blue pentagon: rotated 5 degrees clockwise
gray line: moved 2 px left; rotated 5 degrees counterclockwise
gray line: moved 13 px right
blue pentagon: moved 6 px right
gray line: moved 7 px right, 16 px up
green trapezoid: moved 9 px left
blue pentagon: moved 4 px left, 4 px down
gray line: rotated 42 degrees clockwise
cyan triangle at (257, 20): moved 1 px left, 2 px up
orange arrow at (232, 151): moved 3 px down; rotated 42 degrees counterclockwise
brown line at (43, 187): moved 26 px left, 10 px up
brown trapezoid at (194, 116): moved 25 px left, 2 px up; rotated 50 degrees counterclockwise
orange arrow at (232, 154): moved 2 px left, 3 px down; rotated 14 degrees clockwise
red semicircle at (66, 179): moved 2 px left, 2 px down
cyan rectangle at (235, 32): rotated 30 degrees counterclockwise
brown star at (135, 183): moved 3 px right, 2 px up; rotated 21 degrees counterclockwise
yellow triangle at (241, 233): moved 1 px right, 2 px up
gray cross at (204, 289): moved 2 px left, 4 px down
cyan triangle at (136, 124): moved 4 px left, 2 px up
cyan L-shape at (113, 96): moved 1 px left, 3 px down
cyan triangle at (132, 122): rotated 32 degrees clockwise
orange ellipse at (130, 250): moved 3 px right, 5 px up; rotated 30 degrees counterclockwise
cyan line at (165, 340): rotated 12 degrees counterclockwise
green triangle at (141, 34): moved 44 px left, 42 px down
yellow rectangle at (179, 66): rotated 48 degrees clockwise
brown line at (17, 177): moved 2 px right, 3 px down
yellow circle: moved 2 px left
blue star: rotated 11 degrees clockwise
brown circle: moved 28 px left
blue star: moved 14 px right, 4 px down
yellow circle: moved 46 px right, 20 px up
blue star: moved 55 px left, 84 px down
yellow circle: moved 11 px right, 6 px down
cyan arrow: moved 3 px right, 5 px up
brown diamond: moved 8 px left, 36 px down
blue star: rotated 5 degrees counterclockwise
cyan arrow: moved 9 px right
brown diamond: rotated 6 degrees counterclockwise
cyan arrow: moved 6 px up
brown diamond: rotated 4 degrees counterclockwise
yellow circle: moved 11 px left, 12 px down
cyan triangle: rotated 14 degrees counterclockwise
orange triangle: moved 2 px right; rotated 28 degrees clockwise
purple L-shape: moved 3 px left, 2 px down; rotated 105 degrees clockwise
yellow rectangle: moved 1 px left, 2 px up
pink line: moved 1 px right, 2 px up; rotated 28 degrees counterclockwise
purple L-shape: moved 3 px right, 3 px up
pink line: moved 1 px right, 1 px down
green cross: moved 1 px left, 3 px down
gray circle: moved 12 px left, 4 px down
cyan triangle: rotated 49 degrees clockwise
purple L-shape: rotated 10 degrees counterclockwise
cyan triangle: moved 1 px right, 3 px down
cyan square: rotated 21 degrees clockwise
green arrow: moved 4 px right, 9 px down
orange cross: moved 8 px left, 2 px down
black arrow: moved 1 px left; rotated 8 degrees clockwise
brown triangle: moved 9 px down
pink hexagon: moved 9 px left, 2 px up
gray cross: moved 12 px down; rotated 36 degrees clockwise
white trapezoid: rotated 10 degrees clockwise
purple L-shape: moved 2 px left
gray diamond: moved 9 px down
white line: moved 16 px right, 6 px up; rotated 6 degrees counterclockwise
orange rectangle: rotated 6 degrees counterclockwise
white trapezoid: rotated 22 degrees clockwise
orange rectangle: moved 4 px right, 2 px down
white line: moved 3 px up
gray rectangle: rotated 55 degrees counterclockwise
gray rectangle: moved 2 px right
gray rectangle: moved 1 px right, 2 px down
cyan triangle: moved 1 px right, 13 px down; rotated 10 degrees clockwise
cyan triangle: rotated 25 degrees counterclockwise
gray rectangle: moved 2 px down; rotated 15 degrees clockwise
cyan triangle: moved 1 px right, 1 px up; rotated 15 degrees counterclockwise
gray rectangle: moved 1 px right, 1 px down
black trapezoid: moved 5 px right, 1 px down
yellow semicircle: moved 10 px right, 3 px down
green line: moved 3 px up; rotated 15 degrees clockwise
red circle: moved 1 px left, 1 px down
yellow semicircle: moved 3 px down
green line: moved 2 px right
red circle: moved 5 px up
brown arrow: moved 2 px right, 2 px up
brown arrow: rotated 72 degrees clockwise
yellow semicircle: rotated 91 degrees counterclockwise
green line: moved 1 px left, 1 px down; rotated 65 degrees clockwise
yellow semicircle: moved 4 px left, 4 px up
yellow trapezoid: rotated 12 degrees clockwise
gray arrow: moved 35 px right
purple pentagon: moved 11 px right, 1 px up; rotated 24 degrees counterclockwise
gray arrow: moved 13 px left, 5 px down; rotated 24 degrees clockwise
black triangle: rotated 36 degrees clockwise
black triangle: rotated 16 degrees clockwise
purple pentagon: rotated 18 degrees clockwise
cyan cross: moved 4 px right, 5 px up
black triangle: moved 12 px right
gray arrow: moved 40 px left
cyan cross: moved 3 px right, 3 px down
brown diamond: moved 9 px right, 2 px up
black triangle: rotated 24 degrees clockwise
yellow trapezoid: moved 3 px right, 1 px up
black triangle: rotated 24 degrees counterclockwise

- TASK PROMPT -
Swap "counterclockwise" for "anticlockwise" everywhere it occurs in the items above, and leave everything else in the lines unchanged.

- REPLY TO THE EXERCISE -
blue pentagon: rotated 5 degrees clockwise
gray line: moved 2 px left; rotated 5 degrees anticlockwise
gray line: moved 13 px right
blue pentagon: moved 6 px right
gray line: moved 7 px right, 16 px up
green trapezoid: moved 9 px left
blue pentagon: moved 4 px left, 4 px down
gray line: rotated 42 degrees clockwise
cyan triangle at (257, 20): moved 1 px left, 2 px up
orange arrow at (232, 151): moved 3 px down; rotated 42 degrees anticlockwise
brown line at (43, 187): moved 26 px left, 10 px up
brown trapezoid at (194, 116): moved 25 px left, 2 px up; rotated 50 degrees anticlockwise
orange arrow at (232, 154): moved 2 px left, 3 px down; rotated 14 degrees clockwise
red semicircle at (66, 179): moved 2 px left, 2 px down
cyan rectangle at (235, 32): rotated 30 degrees anticlockwise
brown star at (135, 183): moved 3 px right, 2 px up; rotated 21 degrees anticlockwise
yellow triangle at (241, 233): moved 1 px right, 2 px up
gray cross at (204, 289): moved 2 px left, 4 px down
cyan triangle at (136, 124): moved 4 px left, 2 px up
cyan L-shape at (113, 96): moved 1 px left, 3 px down
cyan triangle at (132, 122): rotated 32 degrees clockwise
orange ellipse at (130, 250): moved 3 px right, 5 px up; rotated 30 degrees anticlockwise
cyan line at (165, 340): rotated 12 degrees anticlockwise
green triangle at (141, 34): moved 44 px left, 42 px down
yellow rectangle at (179, 66): rotated 48 degrees clockwise
brown line at (17, 177): moved 2 px right, 3 px down
yellow circle: moved 2 px left
blue star: rotated 11 degrees clockwise
brown circle: moved 28 px left
blue star: moved 14 px right, 4 px down
yellow circle: moved 46 px right, 20 px up
blue star: moved 55 px left, 84 px down
yellow circle: moved 11 px right, 6 px down
cyan arrow: moved 3 px right, 5 px up
brown diamond: moved 8 px left, 36 px down
blue star: rotated 5 degrees anticlockwise
cyan arrow: moved 9 px right
brown diamond: rotated 6 degrees anticlockwise
cyan arrow: moved 6 px up
brown diamond: rotated 4 degrees anticlockwise
yellow circle: moved 11 px left, 12 px down
cyan triangle: rotated 14 degrees anticlockwise
orange triangle: moved 2 px right; rotated 28 degrees clockwise
purple L-shape: moved 3 px left, 2 px down; rotated 105 degrees clockwise
yellow rectangle: moved 1 px left, 2 px up
pink line: moved 1 px right, 2 px up; rotated 28 degrees anticlockwise
purple L-shape: moved 3 px right, 3 px up
pink line: moved 1 px right, 1 px down
green cross: moved 1 px left, 3 px down
gray circle: moved 12 px left, 4 px down
cyan triangle: rotated 49 degrees clockwise
purple L-shape: rotated 10 degrees anticlockwise
cyan triangle: moved 1 px right, 3 px down
cyan square: rotated 21 degrees clockwise
green arrow: moved 4 px right, 9 px down
orange cross: moved 8 px left, 2 px down
black arrow: moved 1 px left; rotated 8 degrees clockwise
brown triangle: moved 9 px down
pink hexagon: moved 9 px left, 2 px up
gray cross: moved 12 px down; rotated 36 degrees clockwise
white trapezoid: rotated 10 degrees clockwise
purple L-shape: moved 2 px left
gray diamond: moved 9 px down
white line: moved 16 px right, 6 px up; rotated 6 degrees anticlockwise
orange rectangle: rotated 6 degrees anticlockwise
white trapezoid: rotated 22 degrees clockwise
orange rectangle: moved 4 px right, 2 px down
white line: moved 3 px up
gray rectangle: rotated 55 degrees anticlockwise
gray rectangle: moved 2 px right
gray rectangle: moved 1 px right, 2 px down
cyan triangle: moved 1 px right, 13 px down; rotated 10 degrees clockwise
cyan triangle: rotated 25 degrees anticlockwise
gray rectangle: moved 2 px down; rotated 15 degrees clockwise
cyan triangle: moved 1 px right, 1 px up; rotated 15 degrees anticlockwise
gray rectangle: moved 1 px right, 1 px down
black trapezoid: moved 5 px right, 1 px down
yellow semicircle: moved 10 px right, 3 px down
green line: moved 3 px up; rotated 15 degrees clockwise
red circle: moved 1 px left, 1 px down
yellow semicircle: moved 3 px down
green line: moved 2 px right
red circle: moved 5 px up
brown arrow: moved 2 px right, 2 px up
brown arrow: rotated 72 degrees clockwise
yellow semicircle: rotated 91 degrees anticlockwise
green line: moved 1 px left, 1 px down; rotated 65 degrees clockwise
yellow semicircle: moved 4 px left, 4 px up
yellow trapezoid: rotated 12 degrees clockwise
gray arrow: moved 35 px right
purple pentagon: moved 11 px right, 1 px up; rotated 24 degrees anticlockwise
gray arrow: moved 13 px left, 5 px down; rotated 24 degrees clockwise
black triangle: rotated 36 degrees clockwise
black triangle: rotated 16 degrees clockwise
purple pentagon: rotated 18 degrees clockwise
cyan cross: moved 4 px right, 5 px up
black triangle: moved 12 px right
gray arrow: moved 40 px left
cyan cross: moved 3 px right, 3 px down
brown diamond: moved 9 px right, 2 px up
black triangle: rotated 24 degrees clockwise
yellow trapezoid: moved 3 px right, 1 px up
black triangle: rotated 24 degrees anticlockwise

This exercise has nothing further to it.